Return only that part of the material below which starts with the line containing "grey cone: 3 -> 2" and goes on through the line containing "turquoise tree: 7 -> 6", restated exactly.
↓↓↓
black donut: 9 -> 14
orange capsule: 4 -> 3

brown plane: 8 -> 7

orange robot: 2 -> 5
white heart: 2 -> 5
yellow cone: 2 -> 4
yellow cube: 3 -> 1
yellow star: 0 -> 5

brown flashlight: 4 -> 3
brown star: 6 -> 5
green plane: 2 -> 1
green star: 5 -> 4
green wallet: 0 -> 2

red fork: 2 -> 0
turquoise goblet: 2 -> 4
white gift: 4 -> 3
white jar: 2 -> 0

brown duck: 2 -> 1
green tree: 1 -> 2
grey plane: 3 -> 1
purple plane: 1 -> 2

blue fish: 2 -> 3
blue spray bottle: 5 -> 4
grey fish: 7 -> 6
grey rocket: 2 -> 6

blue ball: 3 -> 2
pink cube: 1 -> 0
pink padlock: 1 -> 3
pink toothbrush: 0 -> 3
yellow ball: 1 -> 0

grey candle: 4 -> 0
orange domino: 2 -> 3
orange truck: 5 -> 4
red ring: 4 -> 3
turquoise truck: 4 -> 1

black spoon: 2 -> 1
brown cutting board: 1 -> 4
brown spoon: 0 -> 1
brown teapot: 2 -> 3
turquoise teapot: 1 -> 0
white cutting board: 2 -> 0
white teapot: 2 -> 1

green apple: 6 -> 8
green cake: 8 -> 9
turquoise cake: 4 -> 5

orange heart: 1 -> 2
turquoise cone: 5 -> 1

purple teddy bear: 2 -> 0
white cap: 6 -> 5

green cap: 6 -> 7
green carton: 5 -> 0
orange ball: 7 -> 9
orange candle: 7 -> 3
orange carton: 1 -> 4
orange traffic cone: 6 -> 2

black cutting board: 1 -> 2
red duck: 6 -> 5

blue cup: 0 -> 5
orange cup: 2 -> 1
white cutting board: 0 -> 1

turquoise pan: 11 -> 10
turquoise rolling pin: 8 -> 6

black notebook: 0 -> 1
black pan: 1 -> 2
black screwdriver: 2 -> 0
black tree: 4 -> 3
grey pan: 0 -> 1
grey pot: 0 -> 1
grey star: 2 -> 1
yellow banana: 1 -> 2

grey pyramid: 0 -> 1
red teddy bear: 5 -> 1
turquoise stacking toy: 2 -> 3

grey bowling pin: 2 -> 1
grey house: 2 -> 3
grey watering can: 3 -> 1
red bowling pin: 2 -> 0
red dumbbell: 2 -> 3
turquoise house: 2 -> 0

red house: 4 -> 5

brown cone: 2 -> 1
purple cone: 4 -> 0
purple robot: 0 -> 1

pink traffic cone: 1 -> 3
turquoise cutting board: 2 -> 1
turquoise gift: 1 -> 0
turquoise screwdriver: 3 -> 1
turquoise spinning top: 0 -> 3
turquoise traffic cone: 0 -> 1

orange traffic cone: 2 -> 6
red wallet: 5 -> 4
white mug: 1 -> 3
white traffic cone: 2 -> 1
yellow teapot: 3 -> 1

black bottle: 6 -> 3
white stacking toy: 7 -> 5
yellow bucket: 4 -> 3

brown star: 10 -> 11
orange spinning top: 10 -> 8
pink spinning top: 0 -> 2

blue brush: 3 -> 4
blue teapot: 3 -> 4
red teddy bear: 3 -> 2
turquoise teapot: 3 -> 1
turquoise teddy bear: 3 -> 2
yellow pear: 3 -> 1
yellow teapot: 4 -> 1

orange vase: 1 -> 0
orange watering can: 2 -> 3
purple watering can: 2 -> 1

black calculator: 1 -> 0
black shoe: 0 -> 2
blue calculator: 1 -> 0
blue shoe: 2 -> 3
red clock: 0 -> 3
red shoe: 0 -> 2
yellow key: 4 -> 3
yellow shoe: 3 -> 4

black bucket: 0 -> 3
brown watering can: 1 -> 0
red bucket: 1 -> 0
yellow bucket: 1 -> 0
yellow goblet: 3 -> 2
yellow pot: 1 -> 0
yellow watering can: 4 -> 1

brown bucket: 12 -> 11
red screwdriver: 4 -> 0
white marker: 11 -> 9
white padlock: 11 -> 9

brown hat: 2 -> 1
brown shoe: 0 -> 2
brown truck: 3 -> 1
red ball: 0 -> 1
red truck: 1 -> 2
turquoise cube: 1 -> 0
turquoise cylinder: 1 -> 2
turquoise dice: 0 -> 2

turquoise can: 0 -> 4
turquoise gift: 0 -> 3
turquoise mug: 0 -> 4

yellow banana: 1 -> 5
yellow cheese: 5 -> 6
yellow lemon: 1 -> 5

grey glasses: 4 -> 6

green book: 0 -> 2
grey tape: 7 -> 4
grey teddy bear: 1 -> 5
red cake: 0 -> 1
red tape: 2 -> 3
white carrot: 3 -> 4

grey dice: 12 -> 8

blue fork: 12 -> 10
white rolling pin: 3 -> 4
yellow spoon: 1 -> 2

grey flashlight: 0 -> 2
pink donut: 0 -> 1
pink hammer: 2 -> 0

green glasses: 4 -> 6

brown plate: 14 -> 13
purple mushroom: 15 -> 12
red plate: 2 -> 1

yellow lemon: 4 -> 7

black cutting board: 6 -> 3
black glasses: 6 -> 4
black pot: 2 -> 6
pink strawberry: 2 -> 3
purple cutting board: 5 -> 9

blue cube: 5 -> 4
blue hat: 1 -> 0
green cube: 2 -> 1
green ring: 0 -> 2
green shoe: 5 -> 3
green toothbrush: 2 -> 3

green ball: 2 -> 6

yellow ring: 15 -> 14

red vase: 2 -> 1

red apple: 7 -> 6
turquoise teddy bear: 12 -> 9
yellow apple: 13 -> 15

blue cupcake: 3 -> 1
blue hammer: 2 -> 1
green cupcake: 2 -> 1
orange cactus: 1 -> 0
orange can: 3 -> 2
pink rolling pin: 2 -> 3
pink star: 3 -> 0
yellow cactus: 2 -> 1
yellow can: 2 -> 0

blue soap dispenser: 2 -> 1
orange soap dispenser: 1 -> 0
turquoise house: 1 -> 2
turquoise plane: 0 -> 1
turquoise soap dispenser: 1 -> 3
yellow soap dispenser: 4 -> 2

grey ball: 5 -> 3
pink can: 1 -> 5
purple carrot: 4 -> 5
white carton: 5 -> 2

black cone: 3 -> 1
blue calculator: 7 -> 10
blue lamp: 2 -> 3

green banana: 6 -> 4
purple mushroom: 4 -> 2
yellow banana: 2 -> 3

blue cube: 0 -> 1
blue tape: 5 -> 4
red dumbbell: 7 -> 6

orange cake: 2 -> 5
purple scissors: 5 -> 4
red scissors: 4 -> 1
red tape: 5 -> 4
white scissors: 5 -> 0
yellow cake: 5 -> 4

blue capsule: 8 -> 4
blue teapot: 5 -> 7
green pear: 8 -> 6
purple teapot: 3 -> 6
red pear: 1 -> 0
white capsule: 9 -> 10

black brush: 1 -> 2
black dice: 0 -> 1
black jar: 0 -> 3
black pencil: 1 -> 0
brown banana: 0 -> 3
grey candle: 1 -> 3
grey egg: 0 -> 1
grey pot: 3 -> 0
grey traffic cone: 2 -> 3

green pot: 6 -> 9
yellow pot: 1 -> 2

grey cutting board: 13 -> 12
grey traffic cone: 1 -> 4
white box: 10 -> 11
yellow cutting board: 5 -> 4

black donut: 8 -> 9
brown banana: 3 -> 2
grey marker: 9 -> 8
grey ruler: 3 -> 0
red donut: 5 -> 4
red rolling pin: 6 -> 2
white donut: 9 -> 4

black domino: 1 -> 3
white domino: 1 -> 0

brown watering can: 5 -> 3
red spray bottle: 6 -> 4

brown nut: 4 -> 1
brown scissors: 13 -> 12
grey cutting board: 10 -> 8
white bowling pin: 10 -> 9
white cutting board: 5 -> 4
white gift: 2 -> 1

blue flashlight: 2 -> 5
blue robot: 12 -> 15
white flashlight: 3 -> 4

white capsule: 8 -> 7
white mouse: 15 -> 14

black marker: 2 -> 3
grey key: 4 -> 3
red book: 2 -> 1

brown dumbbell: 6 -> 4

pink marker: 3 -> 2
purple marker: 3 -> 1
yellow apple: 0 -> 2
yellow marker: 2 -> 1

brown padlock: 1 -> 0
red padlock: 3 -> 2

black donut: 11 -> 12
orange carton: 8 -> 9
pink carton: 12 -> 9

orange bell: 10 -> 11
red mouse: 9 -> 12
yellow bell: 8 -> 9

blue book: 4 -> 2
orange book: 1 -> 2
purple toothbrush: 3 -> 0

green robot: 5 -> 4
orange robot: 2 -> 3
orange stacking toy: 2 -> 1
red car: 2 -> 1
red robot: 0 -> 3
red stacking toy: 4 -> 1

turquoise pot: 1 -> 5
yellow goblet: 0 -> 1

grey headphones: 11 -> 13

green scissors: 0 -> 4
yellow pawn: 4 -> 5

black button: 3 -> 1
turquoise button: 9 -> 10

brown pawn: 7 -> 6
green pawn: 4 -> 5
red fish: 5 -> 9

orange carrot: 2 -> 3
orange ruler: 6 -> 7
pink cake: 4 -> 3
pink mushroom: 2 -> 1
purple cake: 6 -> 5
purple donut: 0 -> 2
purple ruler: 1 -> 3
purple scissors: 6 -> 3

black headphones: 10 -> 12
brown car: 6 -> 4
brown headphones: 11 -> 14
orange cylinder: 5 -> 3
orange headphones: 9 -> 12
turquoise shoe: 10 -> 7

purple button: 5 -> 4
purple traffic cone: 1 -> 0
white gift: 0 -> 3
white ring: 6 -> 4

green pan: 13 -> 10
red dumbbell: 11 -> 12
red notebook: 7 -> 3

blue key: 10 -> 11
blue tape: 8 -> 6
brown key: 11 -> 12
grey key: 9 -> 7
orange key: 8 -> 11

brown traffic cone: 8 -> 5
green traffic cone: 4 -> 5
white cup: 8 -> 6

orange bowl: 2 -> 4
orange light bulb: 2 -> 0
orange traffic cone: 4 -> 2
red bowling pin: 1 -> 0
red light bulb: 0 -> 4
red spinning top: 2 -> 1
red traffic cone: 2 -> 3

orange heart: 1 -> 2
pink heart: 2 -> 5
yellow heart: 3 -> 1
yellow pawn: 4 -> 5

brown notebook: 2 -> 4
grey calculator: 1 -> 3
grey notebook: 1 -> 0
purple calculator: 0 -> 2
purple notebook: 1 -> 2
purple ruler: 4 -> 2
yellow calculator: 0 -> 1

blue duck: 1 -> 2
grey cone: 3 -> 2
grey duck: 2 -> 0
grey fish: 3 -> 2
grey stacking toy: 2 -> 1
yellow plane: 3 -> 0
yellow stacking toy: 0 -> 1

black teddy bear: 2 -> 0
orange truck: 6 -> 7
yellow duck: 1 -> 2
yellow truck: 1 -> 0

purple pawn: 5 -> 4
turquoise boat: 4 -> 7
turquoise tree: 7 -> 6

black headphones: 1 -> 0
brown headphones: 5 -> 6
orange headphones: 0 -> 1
↑↑↑
▸ Answer for the task
grey cone: 3 -> 2
grey duck: 2 -> 0
grey fish: 3 -> 2
grey stacking toy: 2 -> 1
yellow plane: 3 -> 0
yellow stacking toy: 0 -> 1

black teddy bear: 2 -> 0
orange truck: 6 -> 7
yellow duck: 1 -> 2
yellow truck: 1 -> 0

purple pawn: 5 -> 4
turquoise boat: 4 -> 7
turquoise tree: 7 -> 6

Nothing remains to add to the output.